## INFORMATION SHOWN
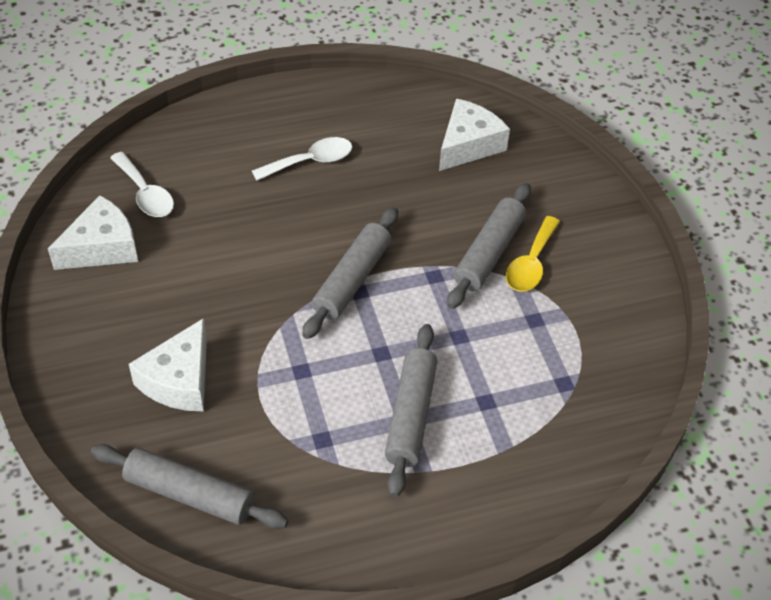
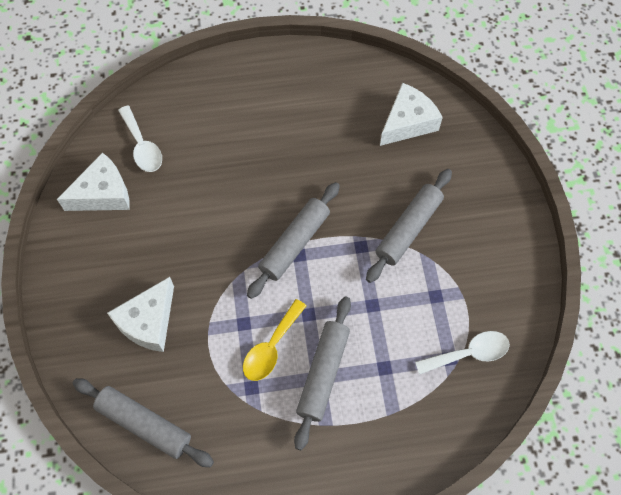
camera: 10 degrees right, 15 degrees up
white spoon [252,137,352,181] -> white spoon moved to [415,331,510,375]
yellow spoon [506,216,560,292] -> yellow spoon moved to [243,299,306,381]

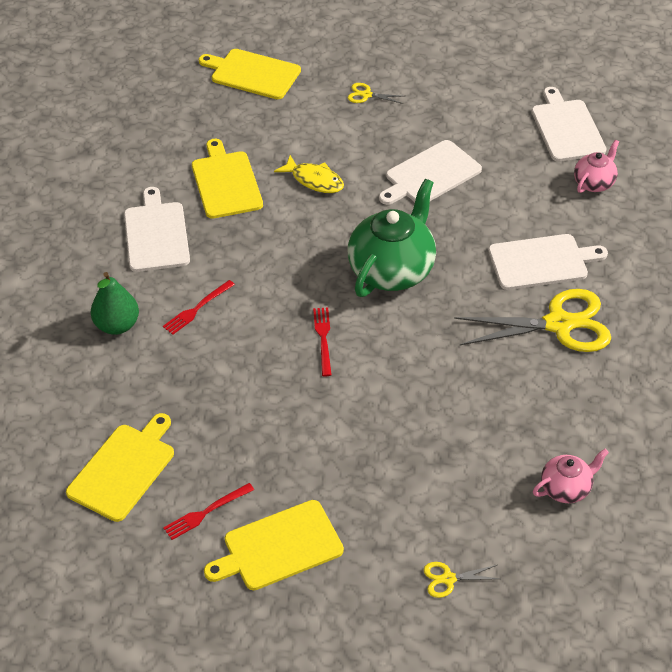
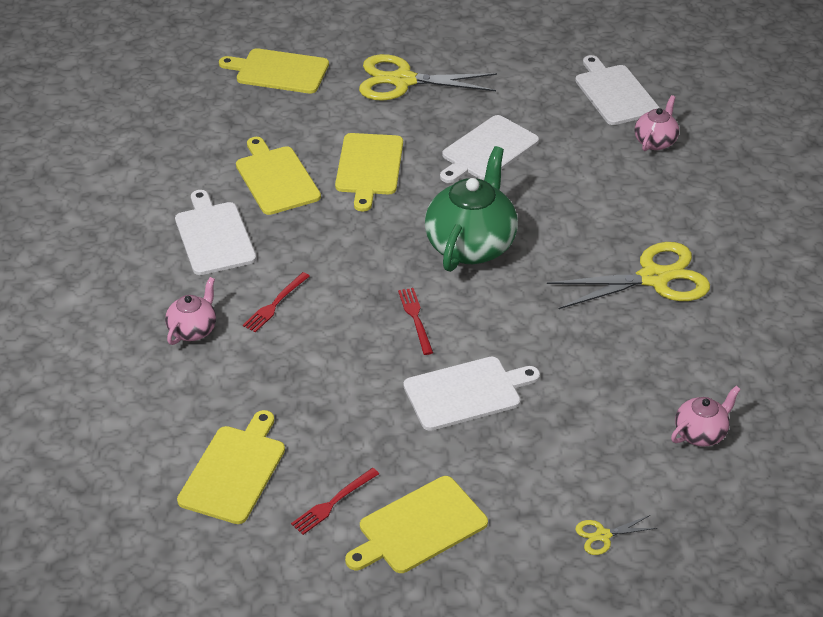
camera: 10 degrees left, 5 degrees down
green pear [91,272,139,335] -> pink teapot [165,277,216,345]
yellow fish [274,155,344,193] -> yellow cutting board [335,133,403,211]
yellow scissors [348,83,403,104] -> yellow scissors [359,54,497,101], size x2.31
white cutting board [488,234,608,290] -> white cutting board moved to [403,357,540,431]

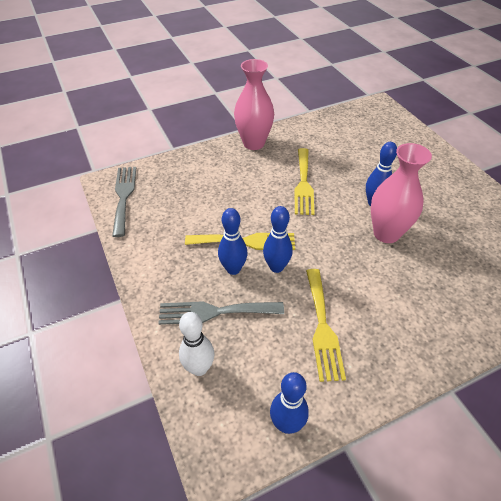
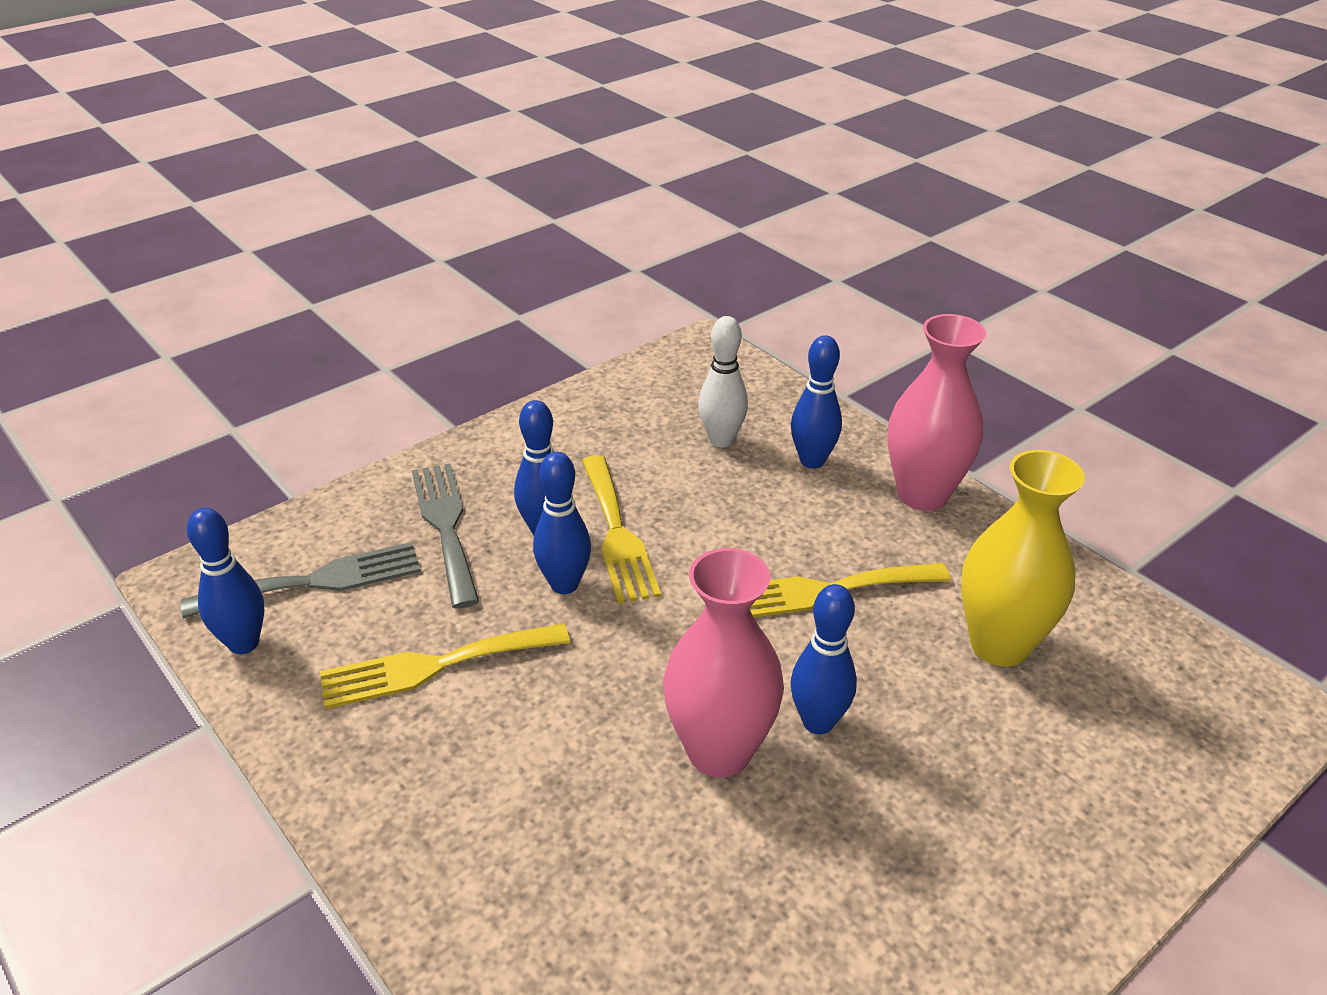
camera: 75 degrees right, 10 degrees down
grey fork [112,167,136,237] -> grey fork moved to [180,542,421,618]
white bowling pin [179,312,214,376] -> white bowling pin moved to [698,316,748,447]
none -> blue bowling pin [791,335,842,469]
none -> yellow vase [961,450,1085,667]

## PROBLEM TO SOLVE
Nothing but the lines from the one containing "white bowling pin [179,312,214,376]" to the end of the entries belongs in the answer, and each must match exactly.

## EXERCISE RESPONSE
white bowling pin [179,312,214,376] -> white bowling pin moved to [698,316,748,447]
none -> blue bowling pin [791,335,842,469]
none -> yellow vase [961,450,1085,667]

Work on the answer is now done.